Scene edit records:
%%

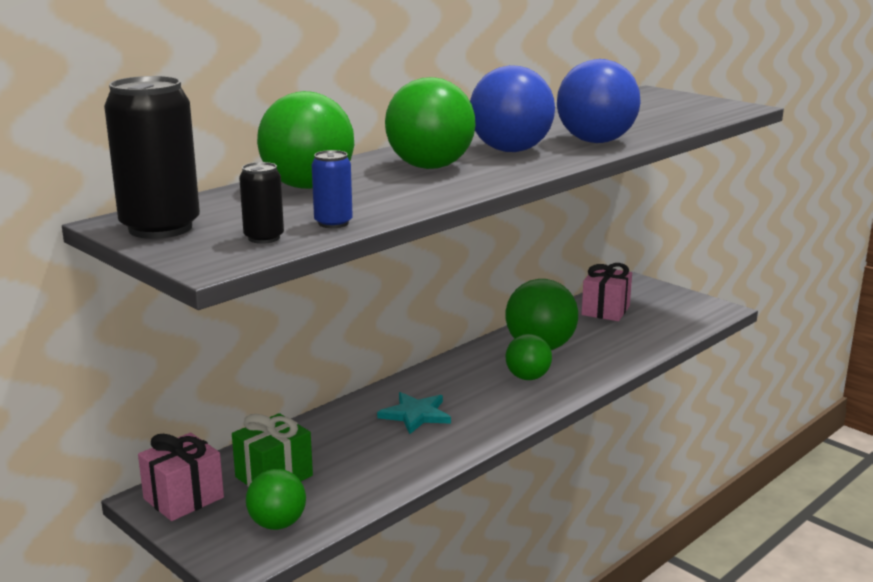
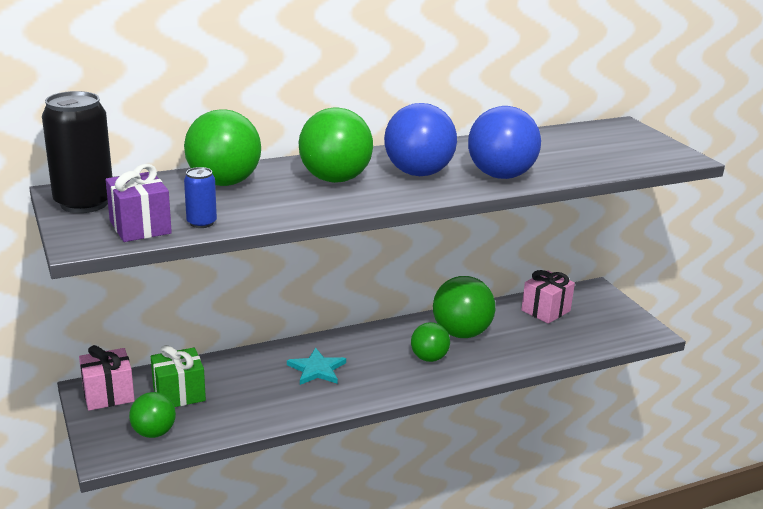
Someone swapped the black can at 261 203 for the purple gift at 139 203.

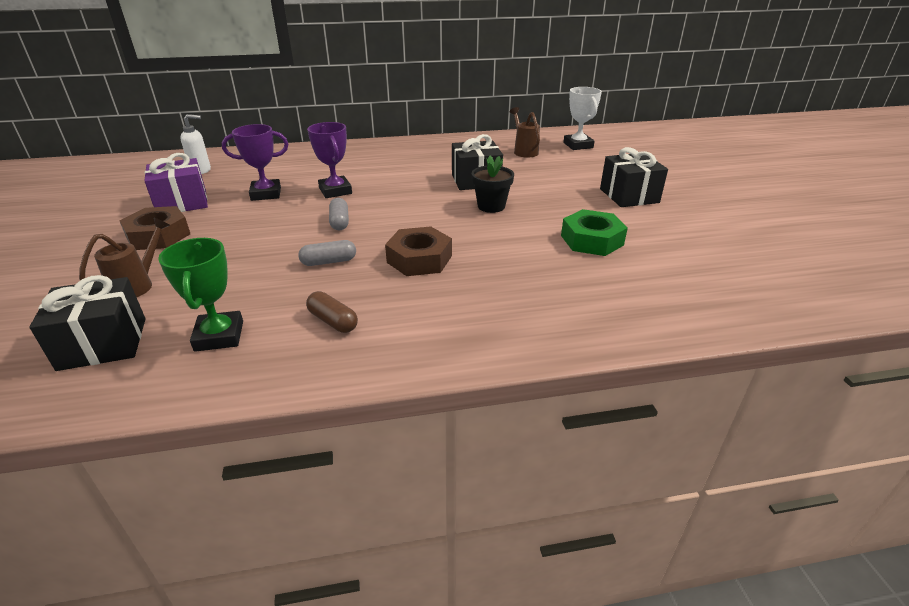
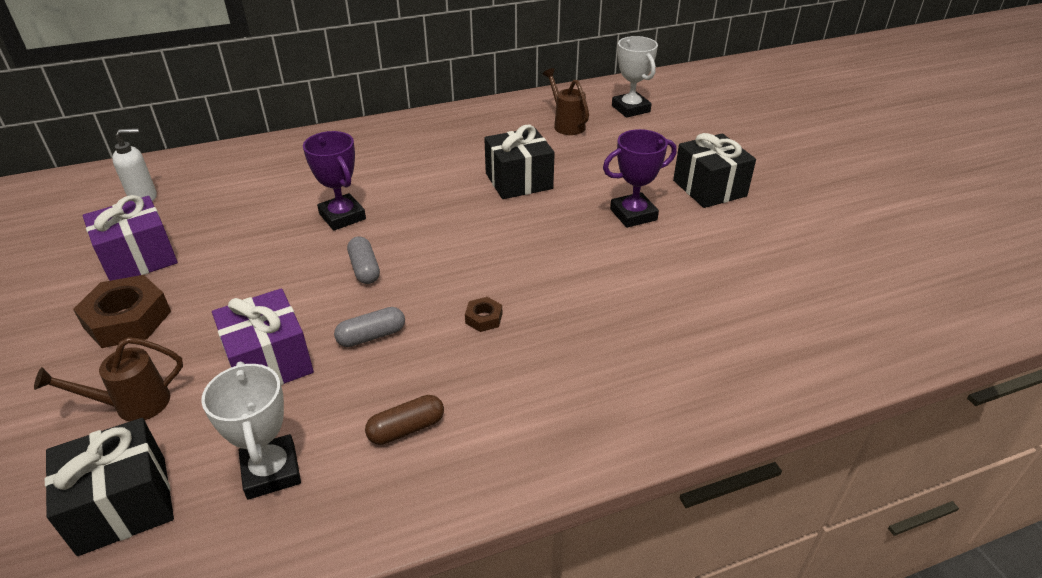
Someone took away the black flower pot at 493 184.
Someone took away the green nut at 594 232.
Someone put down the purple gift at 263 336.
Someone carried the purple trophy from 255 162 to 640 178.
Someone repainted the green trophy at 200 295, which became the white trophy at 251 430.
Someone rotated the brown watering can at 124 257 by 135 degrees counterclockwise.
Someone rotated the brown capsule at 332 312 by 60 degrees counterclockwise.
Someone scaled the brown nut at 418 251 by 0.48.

%%
%%

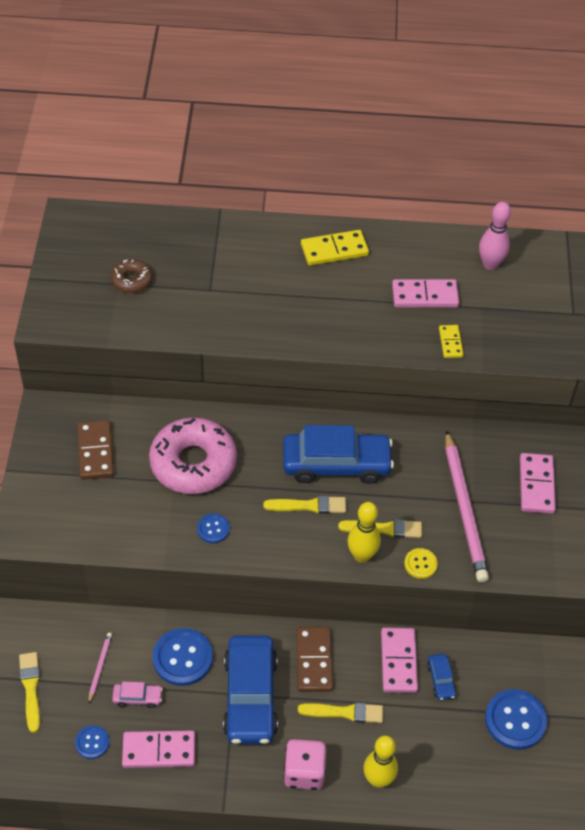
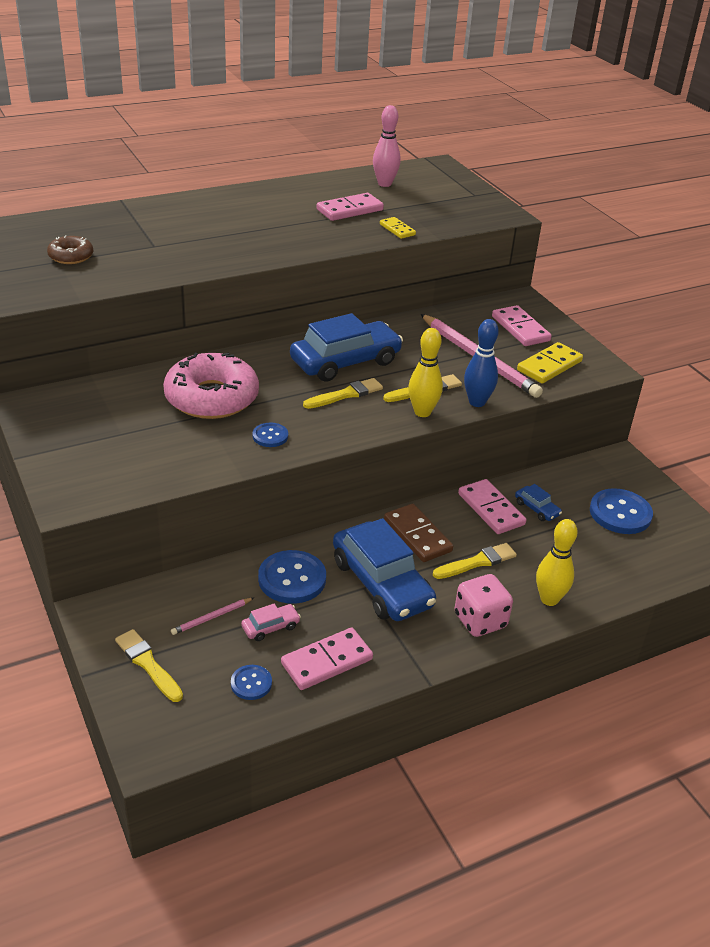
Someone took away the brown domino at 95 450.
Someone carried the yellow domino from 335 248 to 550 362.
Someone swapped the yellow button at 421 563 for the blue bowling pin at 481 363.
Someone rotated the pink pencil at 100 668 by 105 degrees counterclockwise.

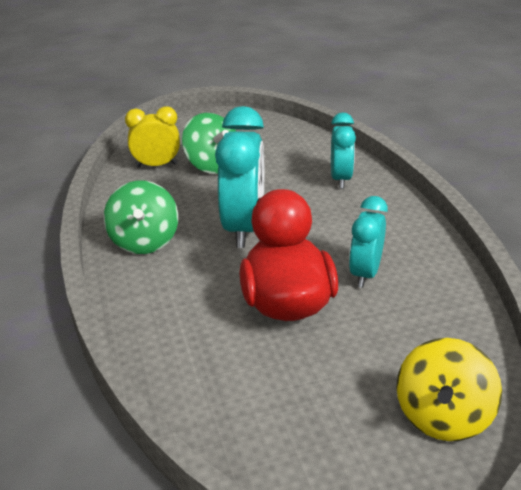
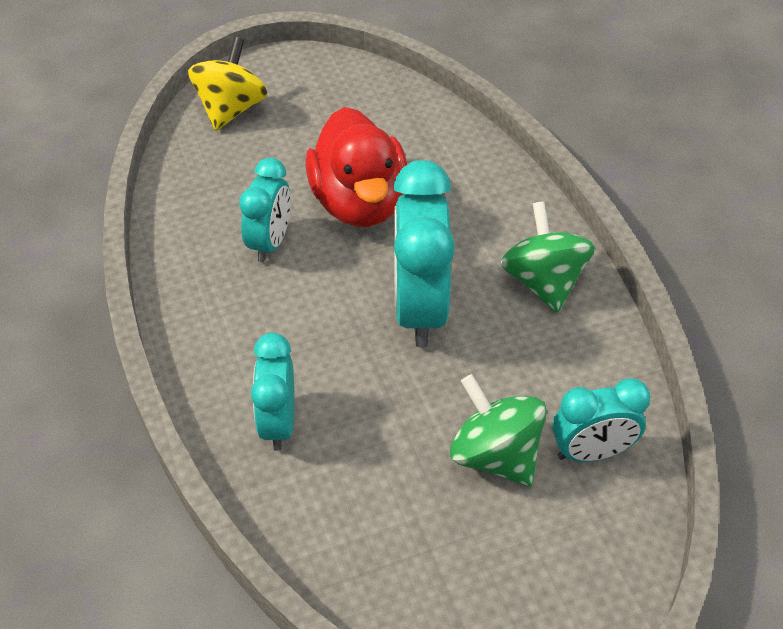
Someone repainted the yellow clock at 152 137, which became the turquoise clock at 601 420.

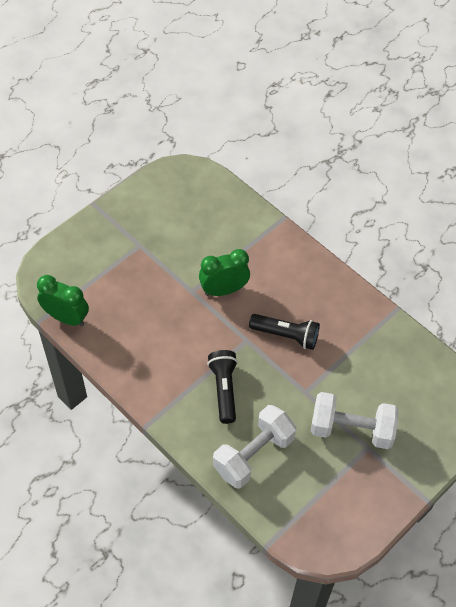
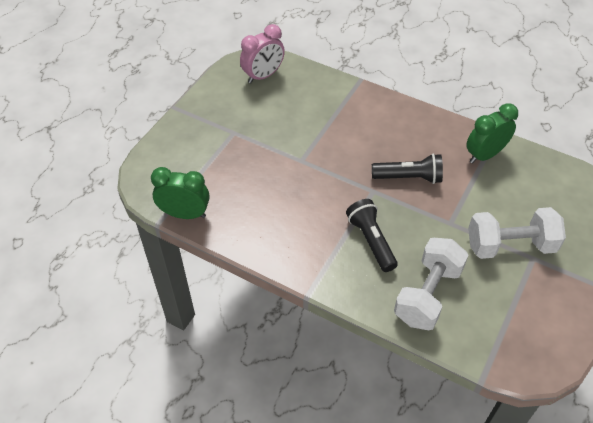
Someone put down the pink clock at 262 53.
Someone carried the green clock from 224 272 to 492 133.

%%

Task brief: Take each line above that contains "from" and copy it out.

Exercise output:
Someone carried the purple trophy from 255 162 to 640 178.
Someone carried the yellow domino from 335 248 to 550 362.
Someone carried the green clock from 224 272 to 492 133.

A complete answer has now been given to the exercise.